■ Your task: Begin with the line below holding "C202: 47nF (GND, N4) -> 1nF (GND, N4)" and go on through the line holding "T201: NPN S8050", duplicating each line exactly and leaving out pictures.

■ Record excerpts:
=====

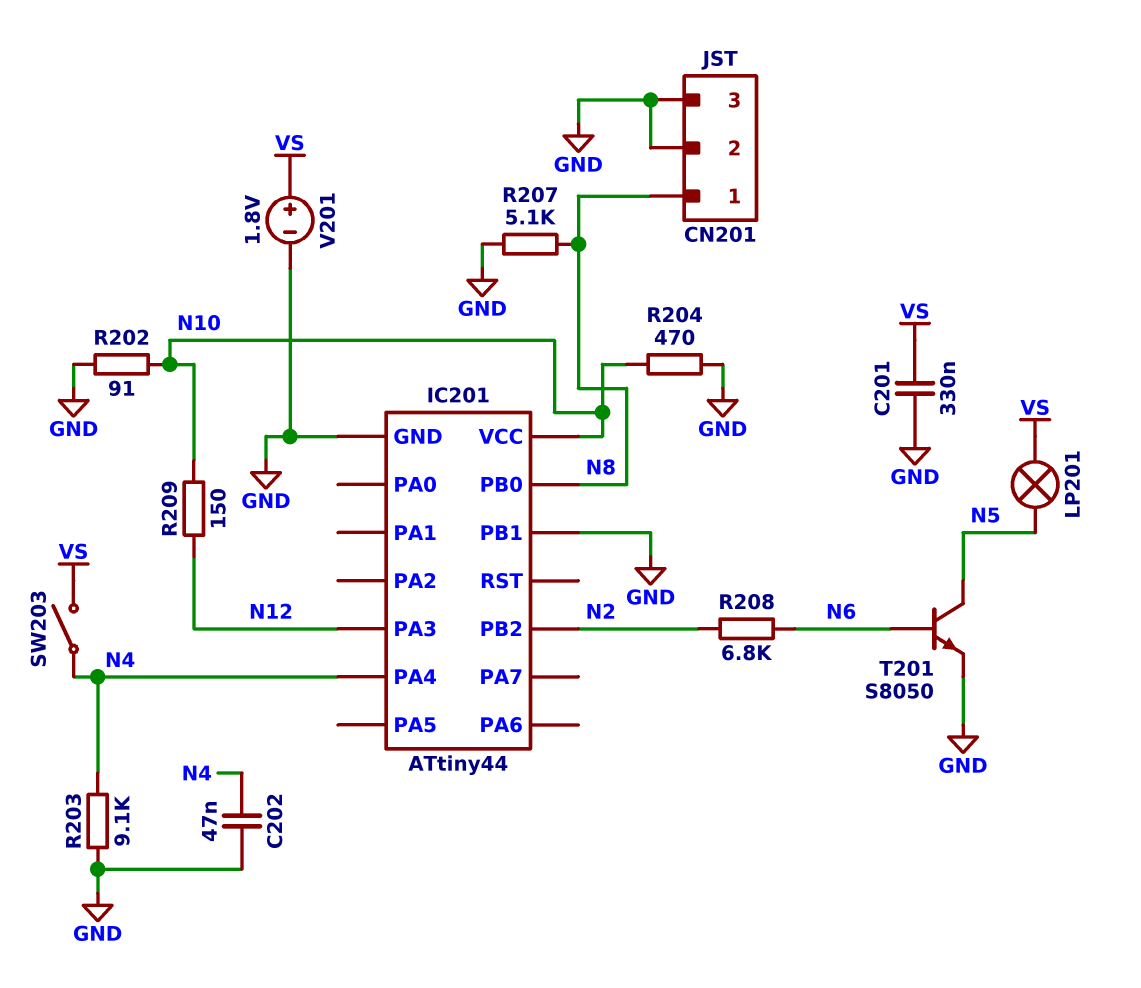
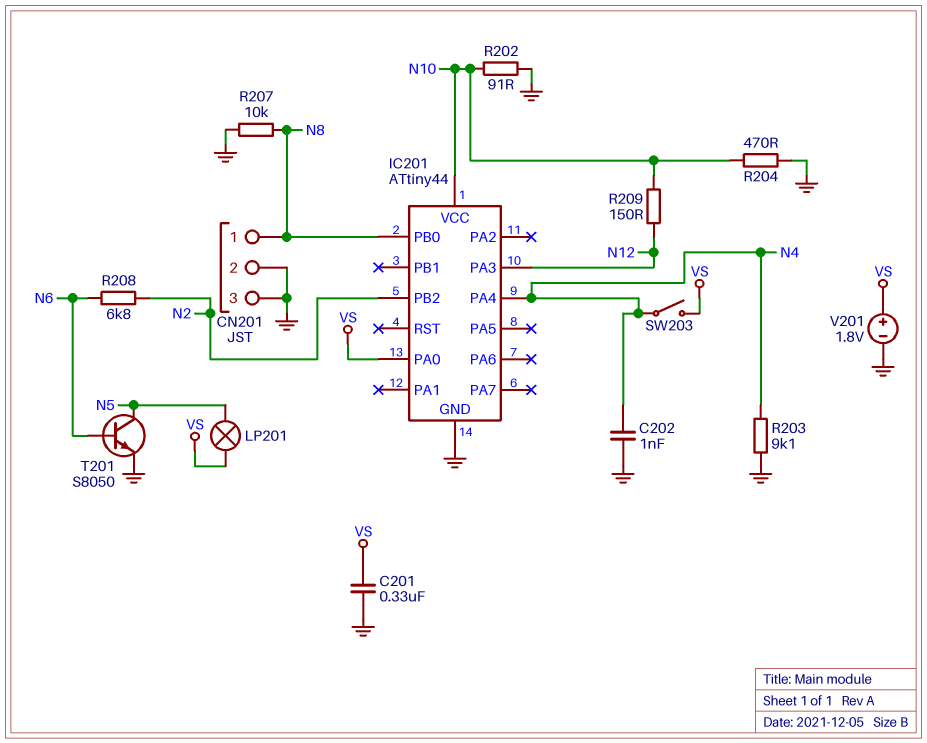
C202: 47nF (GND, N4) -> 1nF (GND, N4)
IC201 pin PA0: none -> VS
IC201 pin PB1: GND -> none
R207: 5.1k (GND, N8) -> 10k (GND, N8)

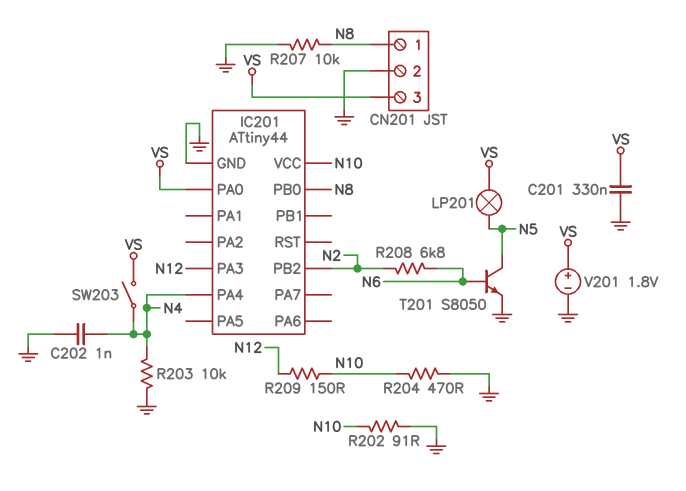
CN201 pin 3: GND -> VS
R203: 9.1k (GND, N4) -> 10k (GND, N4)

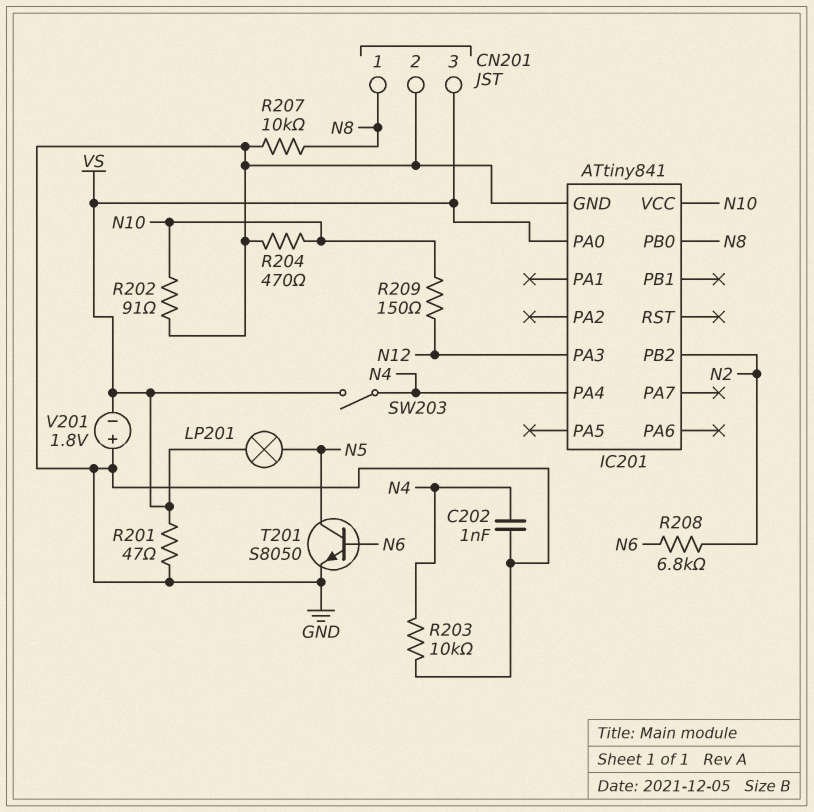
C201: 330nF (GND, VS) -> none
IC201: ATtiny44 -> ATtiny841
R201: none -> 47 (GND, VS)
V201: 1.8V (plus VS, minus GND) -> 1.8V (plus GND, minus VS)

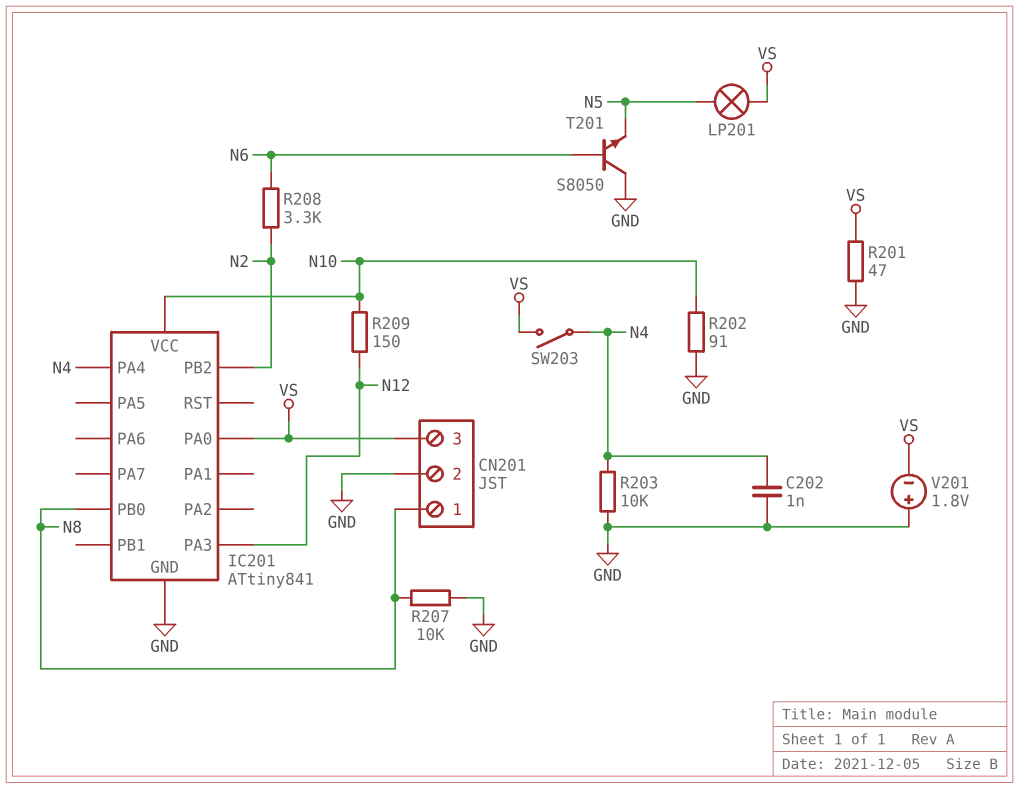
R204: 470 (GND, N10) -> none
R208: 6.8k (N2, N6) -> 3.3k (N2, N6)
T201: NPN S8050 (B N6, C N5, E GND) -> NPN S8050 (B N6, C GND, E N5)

=====

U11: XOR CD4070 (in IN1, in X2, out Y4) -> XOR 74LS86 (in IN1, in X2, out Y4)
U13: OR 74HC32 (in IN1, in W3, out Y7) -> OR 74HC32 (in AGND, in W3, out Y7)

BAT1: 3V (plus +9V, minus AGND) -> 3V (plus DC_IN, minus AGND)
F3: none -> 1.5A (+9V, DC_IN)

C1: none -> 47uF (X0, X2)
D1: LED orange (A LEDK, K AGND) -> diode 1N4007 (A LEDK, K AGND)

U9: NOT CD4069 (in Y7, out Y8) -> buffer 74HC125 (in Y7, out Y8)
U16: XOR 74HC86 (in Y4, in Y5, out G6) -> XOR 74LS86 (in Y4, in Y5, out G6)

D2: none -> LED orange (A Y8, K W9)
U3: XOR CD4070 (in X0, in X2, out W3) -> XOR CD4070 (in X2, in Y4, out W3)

=====

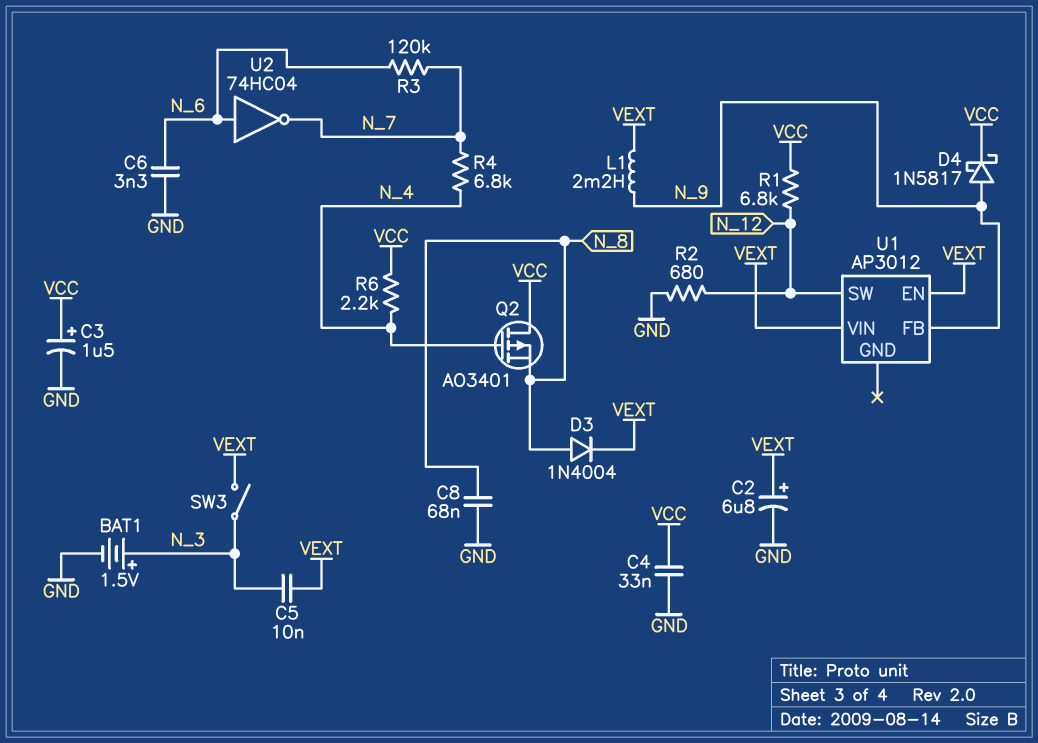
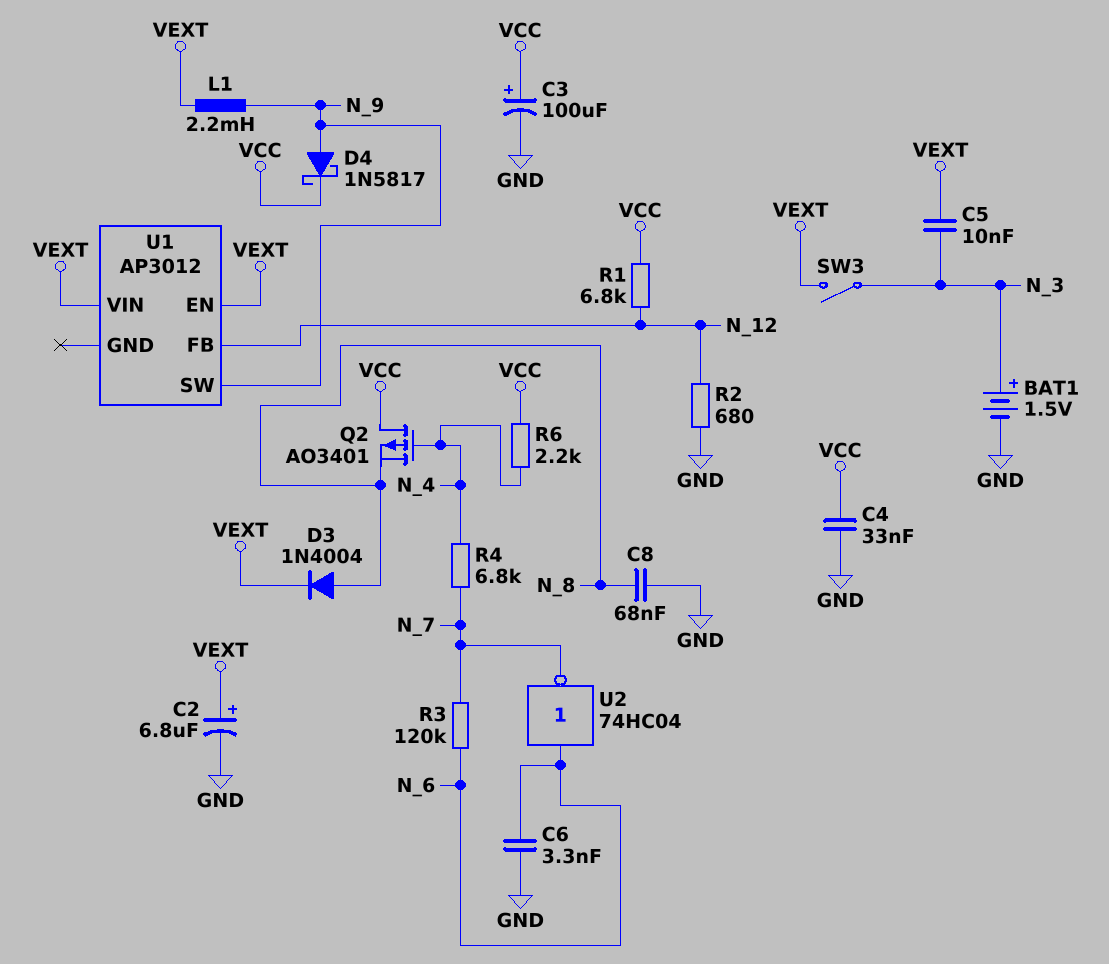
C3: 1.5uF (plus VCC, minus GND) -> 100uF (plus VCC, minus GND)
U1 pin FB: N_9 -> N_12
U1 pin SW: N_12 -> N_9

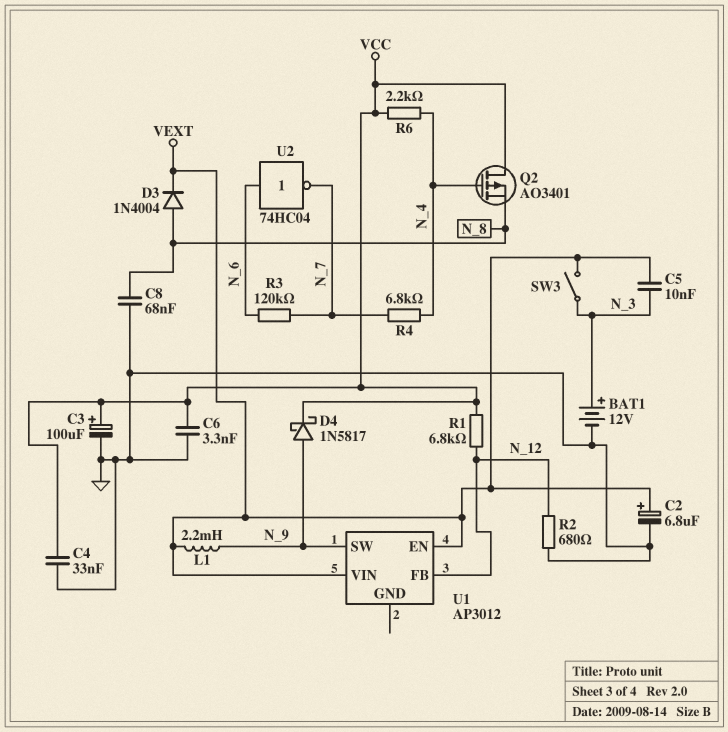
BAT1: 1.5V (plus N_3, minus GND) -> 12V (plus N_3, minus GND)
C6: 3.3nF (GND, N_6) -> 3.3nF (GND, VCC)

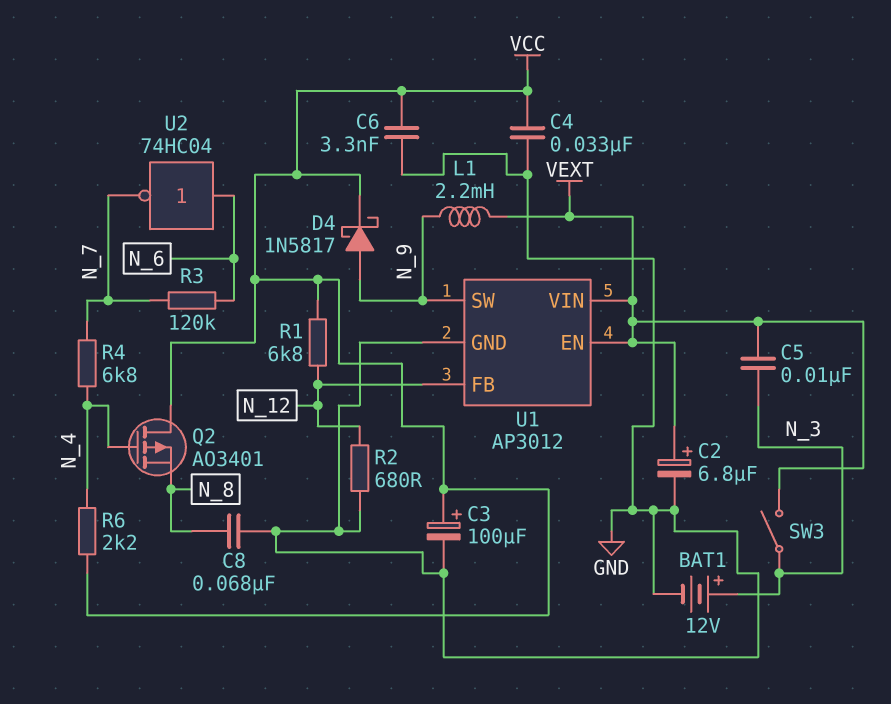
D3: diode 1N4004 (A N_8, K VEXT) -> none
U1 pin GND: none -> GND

=====

■ Answer to the exercise:
C202: 47nF (GND, N4) -> 1nF (GND, N4)
IC201 pin PA0: none -> VS
IC201 pin PB1: GND -> none
R207: 5.1k (GND, N8) -> 10k (GND, N8)

CN201 pin 3: GND -> VS
R203: 9.1k (GND, N4) -> 10k (GND, N4)

C201: 330nF (GND, VS) -> none
IC201: ATtiny44 -> ATtiny841
R201: none -> 47 (GND, VS)
V201: 1.8V (plus VS, minus GND) -> 1.8V (plus GND, minus VS)

R204: 470 (GND, N10) -> none
R208: 6.8k (N2, N6) -> 3.3k (N2, N6)
T201: NPN S8050 (B N6, C N5, E GND) -> NPN S8050 (B N6, C GND, E N5)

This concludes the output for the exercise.